[begin RECORDS FOR THIS TASK]

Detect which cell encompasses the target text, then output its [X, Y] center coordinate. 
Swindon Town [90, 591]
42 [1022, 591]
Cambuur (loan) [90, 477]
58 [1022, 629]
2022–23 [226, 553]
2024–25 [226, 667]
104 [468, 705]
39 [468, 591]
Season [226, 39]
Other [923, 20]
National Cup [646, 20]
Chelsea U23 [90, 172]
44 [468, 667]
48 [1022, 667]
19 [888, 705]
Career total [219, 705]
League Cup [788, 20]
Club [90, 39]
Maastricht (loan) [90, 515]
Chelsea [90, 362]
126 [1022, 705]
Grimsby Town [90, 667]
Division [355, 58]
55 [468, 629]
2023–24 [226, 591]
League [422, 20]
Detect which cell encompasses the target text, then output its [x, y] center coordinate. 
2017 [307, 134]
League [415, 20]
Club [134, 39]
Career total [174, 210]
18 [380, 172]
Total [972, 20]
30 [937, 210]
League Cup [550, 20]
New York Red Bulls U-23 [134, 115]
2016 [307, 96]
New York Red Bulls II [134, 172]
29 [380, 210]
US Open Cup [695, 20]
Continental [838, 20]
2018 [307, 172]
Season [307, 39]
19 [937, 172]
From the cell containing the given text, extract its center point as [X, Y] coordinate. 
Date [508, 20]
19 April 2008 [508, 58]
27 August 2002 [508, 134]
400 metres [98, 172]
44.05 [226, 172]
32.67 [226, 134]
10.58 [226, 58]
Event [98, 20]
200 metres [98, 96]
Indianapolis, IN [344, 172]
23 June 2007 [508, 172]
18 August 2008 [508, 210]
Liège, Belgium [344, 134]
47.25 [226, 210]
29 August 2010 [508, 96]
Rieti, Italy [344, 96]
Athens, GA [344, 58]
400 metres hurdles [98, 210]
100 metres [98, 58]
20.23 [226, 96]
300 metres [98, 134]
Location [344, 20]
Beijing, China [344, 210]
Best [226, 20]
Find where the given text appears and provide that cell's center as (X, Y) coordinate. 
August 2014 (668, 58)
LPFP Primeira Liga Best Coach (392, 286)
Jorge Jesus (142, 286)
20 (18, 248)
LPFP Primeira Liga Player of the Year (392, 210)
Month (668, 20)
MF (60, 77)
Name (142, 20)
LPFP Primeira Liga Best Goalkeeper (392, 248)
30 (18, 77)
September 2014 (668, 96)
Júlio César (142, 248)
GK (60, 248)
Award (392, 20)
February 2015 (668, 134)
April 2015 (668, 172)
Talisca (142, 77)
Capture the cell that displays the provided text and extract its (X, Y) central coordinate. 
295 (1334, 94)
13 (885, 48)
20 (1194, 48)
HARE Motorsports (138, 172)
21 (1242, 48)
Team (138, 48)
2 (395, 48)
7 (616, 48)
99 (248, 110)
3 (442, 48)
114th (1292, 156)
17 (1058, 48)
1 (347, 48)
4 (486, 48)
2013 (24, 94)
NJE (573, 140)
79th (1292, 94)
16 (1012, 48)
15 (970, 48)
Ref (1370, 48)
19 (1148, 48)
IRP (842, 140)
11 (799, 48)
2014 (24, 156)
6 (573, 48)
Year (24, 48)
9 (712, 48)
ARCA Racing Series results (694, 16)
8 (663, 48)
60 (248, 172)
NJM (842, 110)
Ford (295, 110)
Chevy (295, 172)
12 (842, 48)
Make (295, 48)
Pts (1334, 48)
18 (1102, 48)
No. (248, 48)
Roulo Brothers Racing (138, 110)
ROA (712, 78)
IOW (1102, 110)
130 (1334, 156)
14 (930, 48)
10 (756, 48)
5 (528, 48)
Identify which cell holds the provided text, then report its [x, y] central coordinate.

[end RECORDS FOR THIS TASK]

Reproduce the entries word for word, starting with the first line and going on through the line with "2017 [307, 134]".

◆ TASK ANSWER ◆
Detect which cell encompasses the target text, then output its [X, Y] center coordinate. 
Swindon Town [90, 591]
42 [1022, 591]
Cambuur (loan) [90, 477]
58 [1022, 629]
2022–23 [226, 553]
2024–25 [226, 667]
104 [468, 705]
39 [468, 591]
Season [226, 39]
Other [923, 20]
National Cup [646, 20]
Chelsea U23 [90, 172]
44 [468, 667]
48 [1022, 667]
19 [888, 705]
Career total [219, 705]
League Cup [788, 20]
Club [90, 39]
Maastricht (loan) [90, 515]
Chelsea [90, 362]
126 [1022, 705]
Grimsby Town [90, 667]
Division [355, 58]
55 [468, 629]
2023–24 [226, 591]
League [422, 20]
Detect which cell encompasses the target text, then output its [x, y] center coordinate. 
2017 [307, 134]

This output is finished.